- _INSTRUCTIONS TO FOLLOW_:
Only one stretch of the data below is wanted: the lines from the one with "green cake: 2 -> 0" through the one with "pink car: 2 -> 3", repeated exactly.

____

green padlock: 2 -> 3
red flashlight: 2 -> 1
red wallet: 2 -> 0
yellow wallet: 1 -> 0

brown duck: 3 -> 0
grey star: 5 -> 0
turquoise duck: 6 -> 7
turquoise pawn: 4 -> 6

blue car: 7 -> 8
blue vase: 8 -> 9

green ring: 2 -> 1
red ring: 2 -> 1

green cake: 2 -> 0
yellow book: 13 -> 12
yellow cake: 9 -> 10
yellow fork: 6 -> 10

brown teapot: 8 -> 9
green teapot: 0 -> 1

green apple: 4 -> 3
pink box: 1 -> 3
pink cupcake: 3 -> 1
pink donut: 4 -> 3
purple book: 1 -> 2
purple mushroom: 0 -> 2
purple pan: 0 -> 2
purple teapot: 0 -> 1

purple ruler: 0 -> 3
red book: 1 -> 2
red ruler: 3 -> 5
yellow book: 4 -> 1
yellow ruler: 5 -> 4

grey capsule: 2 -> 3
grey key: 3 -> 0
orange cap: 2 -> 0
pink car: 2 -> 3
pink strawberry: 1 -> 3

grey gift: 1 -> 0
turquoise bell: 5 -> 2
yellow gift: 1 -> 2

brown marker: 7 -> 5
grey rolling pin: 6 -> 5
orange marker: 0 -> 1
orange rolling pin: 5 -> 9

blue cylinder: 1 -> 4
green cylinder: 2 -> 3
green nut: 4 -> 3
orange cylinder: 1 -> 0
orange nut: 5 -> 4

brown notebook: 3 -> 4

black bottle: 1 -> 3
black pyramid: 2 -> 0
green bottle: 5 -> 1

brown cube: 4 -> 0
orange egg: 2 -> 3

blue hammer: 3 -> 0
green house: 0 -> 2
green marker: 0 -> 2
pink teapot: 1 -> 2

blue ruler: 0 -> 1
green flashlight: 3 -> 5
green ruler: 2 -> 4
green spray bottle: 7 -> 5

____

- _REPLY TO THE EXERCISE_:
green cake: 2 -> 0
yellow book: 13 -> 12
yellow cake: 9 -> 10
yellow fork: 6 -> 10

brown teapot: 8 -> 9
green teapot: 0 -> 1

green apple: 4 -> 3
pink box: 1 -> 3
pink cupcake: 3 -> 1
pink donut: 4 -> 3
purple book: 1 -> 2
purple mushroom: 0 -> 2
purple pan: 0 -> 2
purple teapot: 0 -> 1

purple ruler: 0 -> 3
red book: 1 -> 2
red ruler: 3 -> 5
yellow book: 4 -> 1
yellow ruler: 5 -> 4

grey capsule: 2 -> 3
grey key: 3 -> 0
orange cap: 2 -> 0
pink car: 2 -> 3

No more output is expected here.